▸ BRIEF: A faithful copy of the data is what is wanted, minus any pictures.

Stored items
*** Block opens ***

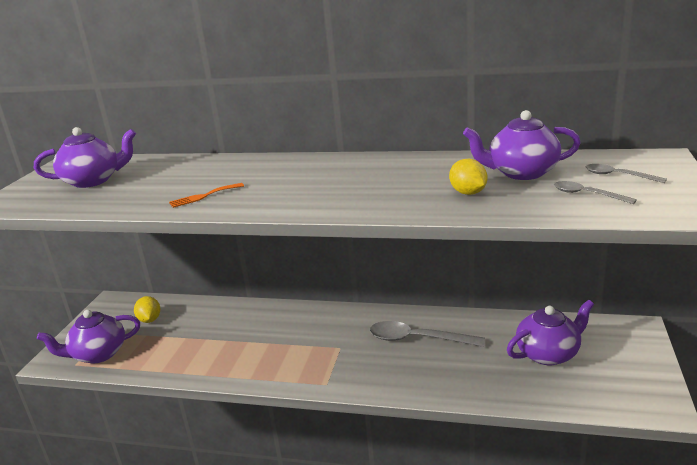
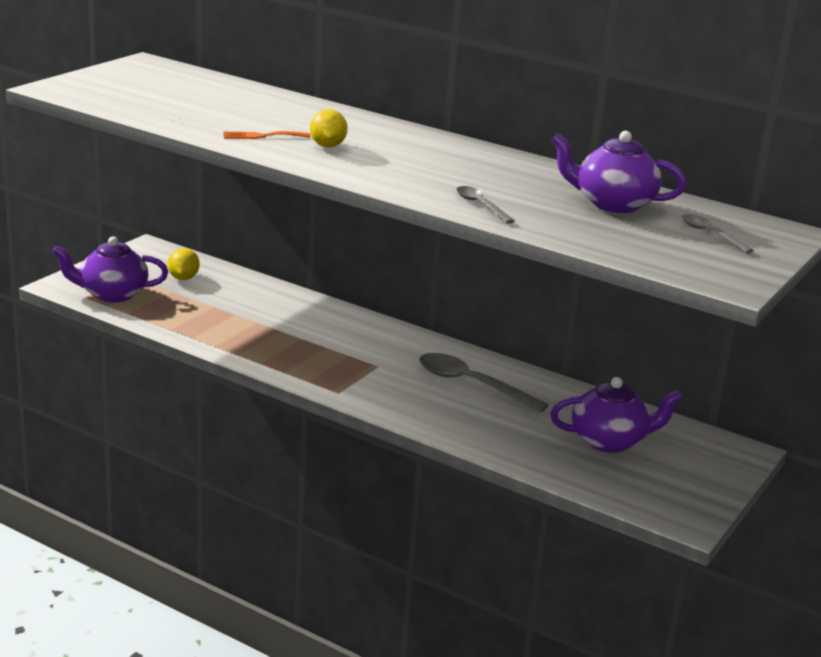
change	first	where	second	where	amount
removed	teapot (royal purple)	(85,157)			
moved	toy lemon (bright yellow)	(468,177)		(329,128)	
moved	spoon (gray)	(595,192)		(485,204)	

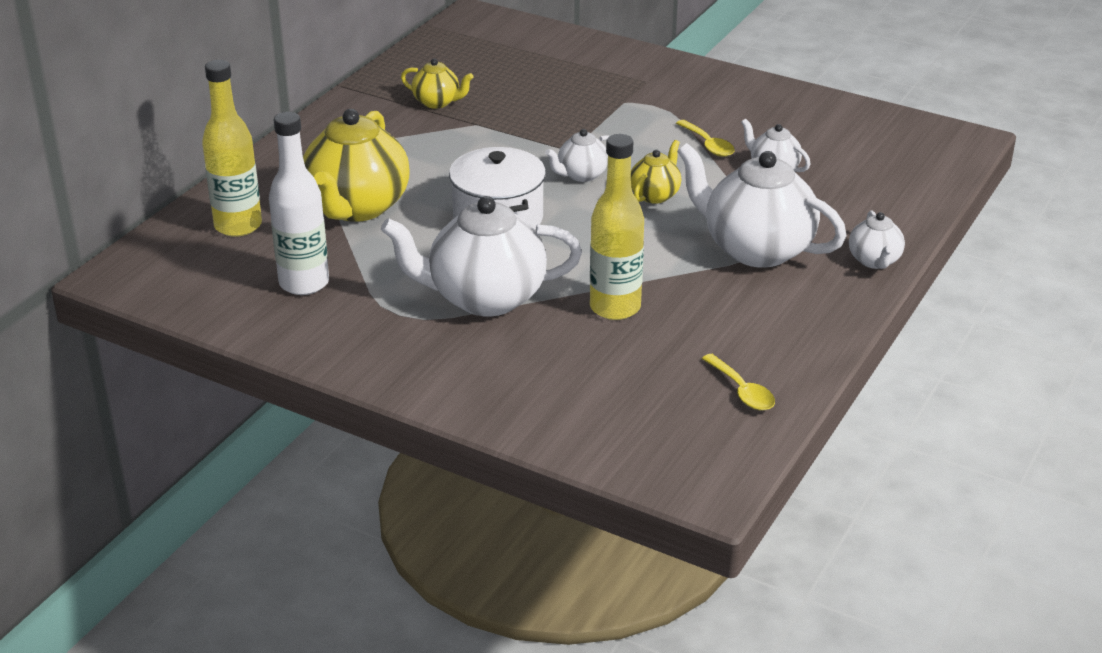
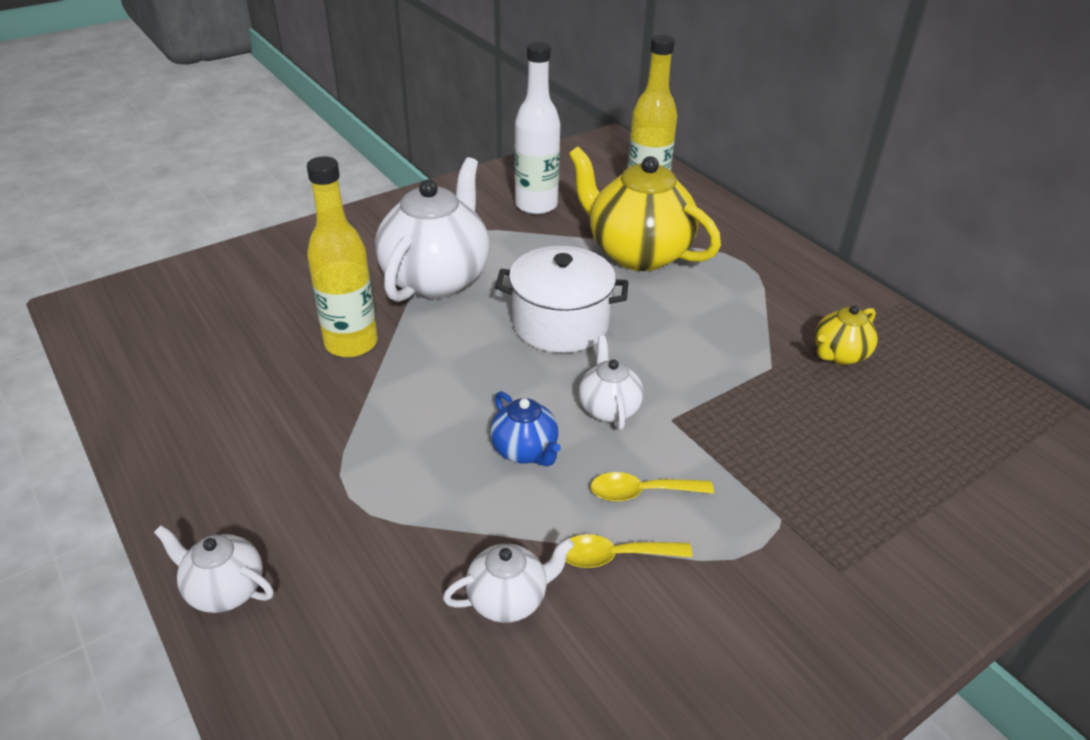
change	first	where	second	where	amount
recoloured	teapot (bright yellow)	(656,172)	teapot (cobalt)	(525,429)	
removed	teapot (pure white)	(761,205)			
moved	spoon (bright yellow)	(738,382)		(652,487)	

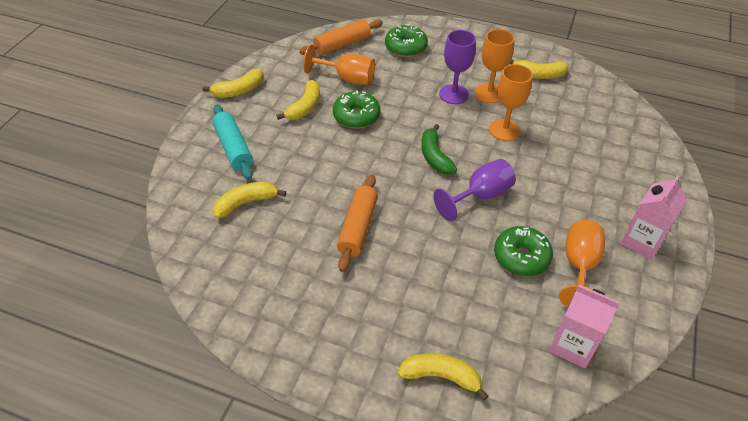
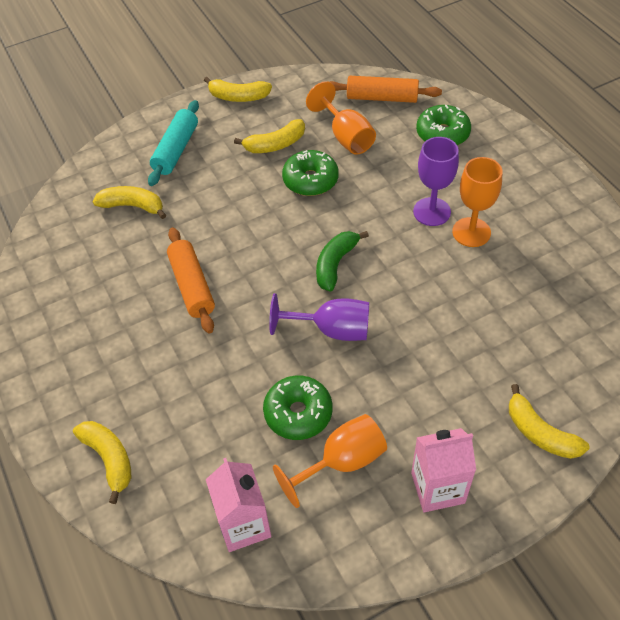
change	first	where	second	where	amount
moved	toy banana (bright yellow)	(539,69)		(549,421)	
removed	chalice (orange)	(511,102)			
turned	pastry roller (orange)	(357,223)		(191,280)	75 degrees counterclockwise

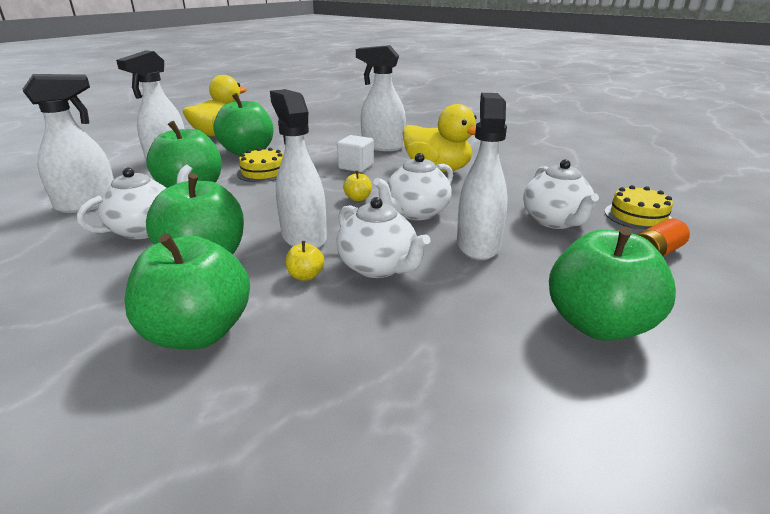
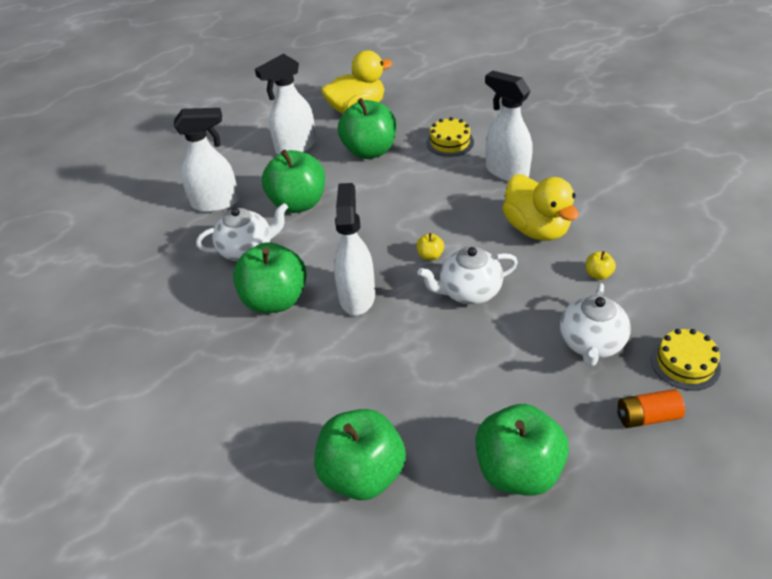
change	first	where	second	where	amount
removed	spray bottle (pure white)	(482,176)			
removed	cube (pure white)	(355,153)			
moved	gateau (bright yellow)	(260,165)		(450,137)	
removed	teapot (pure white)	(383,237)			
moved	apple fruit (leaf-green)	(187,291)		(360,454)	
moved	apple fruit (bright yellow)	(305,261)		(601,265)	

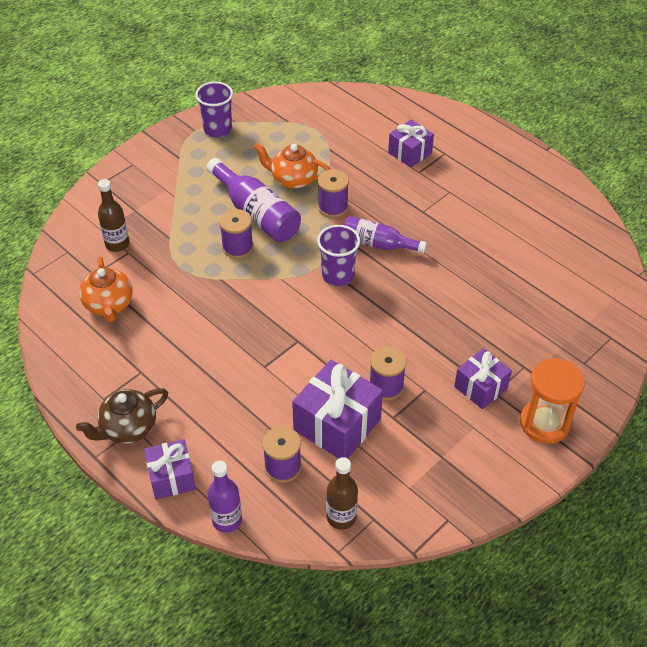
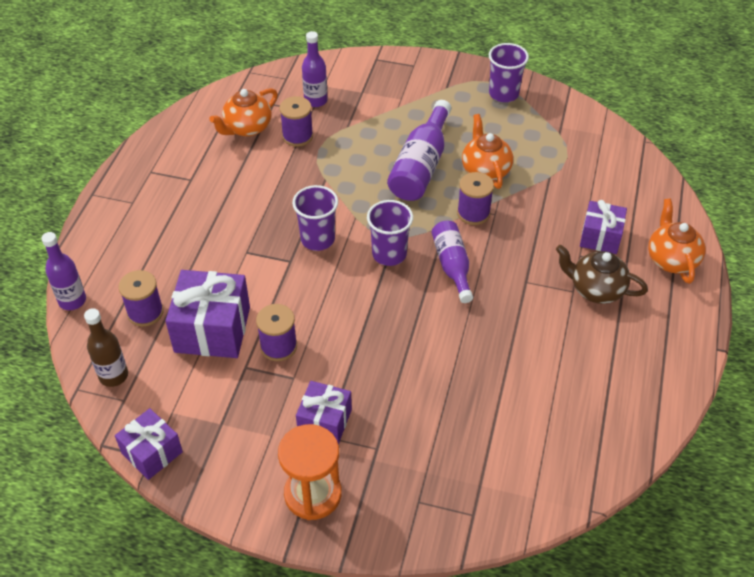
change	first	where	second	where	amount
recoloured	bottle (russet)	(113,215)	bottle (royal purple)	(315,69)	
moved	bobbin (royal purple)	(236,234)		(296,121)	
moved	teapot (russet)	(122,416)		(602,274)	
moved	present (royal purple)	(170,469)		(149,444)	
added			beaker (royal purple)	(315,218)	
added			teapot (orange)	(677,241)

*** Block closes ***

▸ RESPONSE TO THE EXERCISE:
change	first	where	second	where	amount
removed	teapot (royal purple)	(85,157)			
moved	toy lemon (bright yellow)	(468,177)		(329,128)	
moved	spoon (gray)	(595,192)		(485,204)	

change	first	where	second	where	amount
recoloured	teapot (bright yellow)	(656,172)	teapot (cobalt)	(525,429)	
removed	teapot (pure white)	(761,205)			
moved	spoon (bright yellow)	(738,382)		(652,487)	

change	first	where	second	where	amount
moved	toy banana (bright yellow)	(539,69)		(549,421)	
removed	chalice (orange)	(511,102)			
turned	pastry roller (orange)	(357,223)		(191,280)	75 degrees counterclockwise

change	first	where	second	where	amount
removed	spray bottle (pure white)	(482,176)			
removed	cube (pure white)	(355,153)			
moved	gateau (bright yellow)	(260,165)		(450,137)	
removed	teapot (pure white)	(383,237)			
moved	apple fruit (leaf-green)	(187,291)		(360,454)	
moved	apple fruit (bright yellow)	(305,261)		(601,265)	

change	first	where	second	where	amount
recoloured	bottle (russet)	(113,215)	bottle (royal purple)	(315,69)	
moved	bobbin (royal purple)	(236,234)		(296,121)	
moved	teapot (russet)	(122,416)		(602,274)	
moved	present (royal purple)	(170,469)		(149,444)	
added			beaker (royal purple)	(315,218)	
added			teapot (orange)	(677,241)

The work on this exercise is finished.